Supplied information START

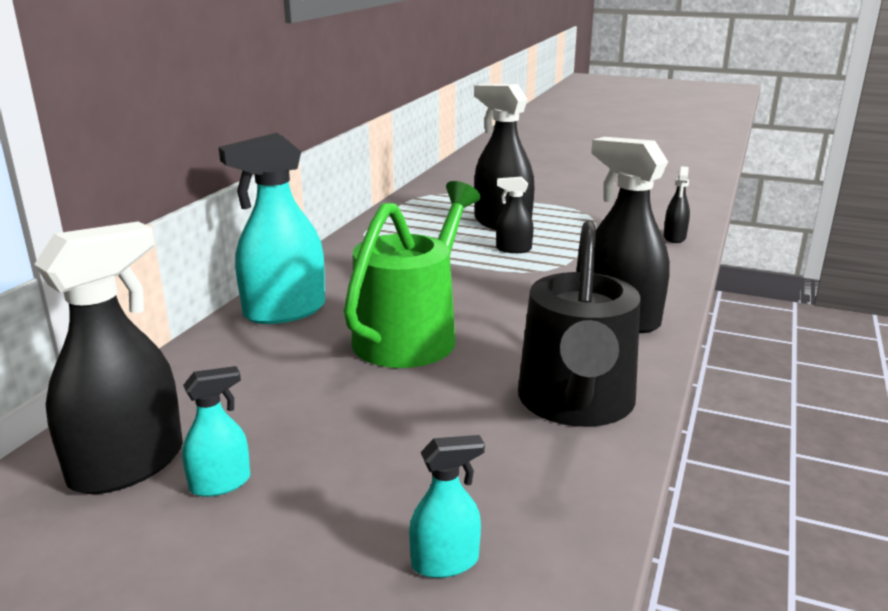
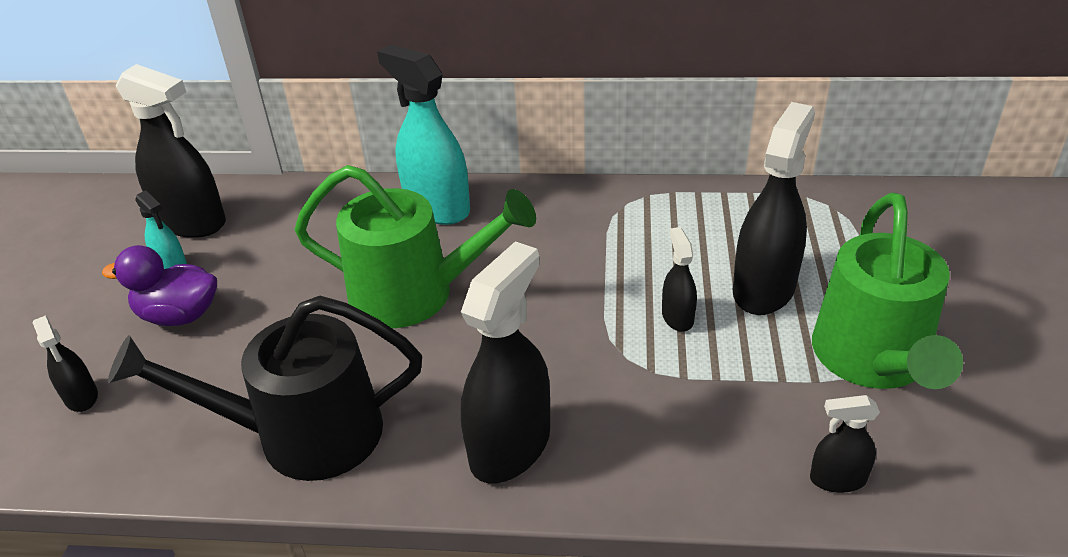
camera: 75 degrees right, 15 degrees up
(333, 478) = (179, 315): none -> purple duck
(445, 562) = (81, 397): turquoise spray bottle -> black spray bottle
(583, 213) = (873, 359): none -> green watering can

Supplied information END

What you need to do.
The data above should be restated exactly, with its images dropped.

Exercise answer.
camera: 75 degrees right, 15 degrees up
(333, 478) = (179, 315): none -> purple duck
(445, 562) = (81, 397): turquoise spray bottle -> black spray bottle
(583, 213) = (873, 359): none -> green watering can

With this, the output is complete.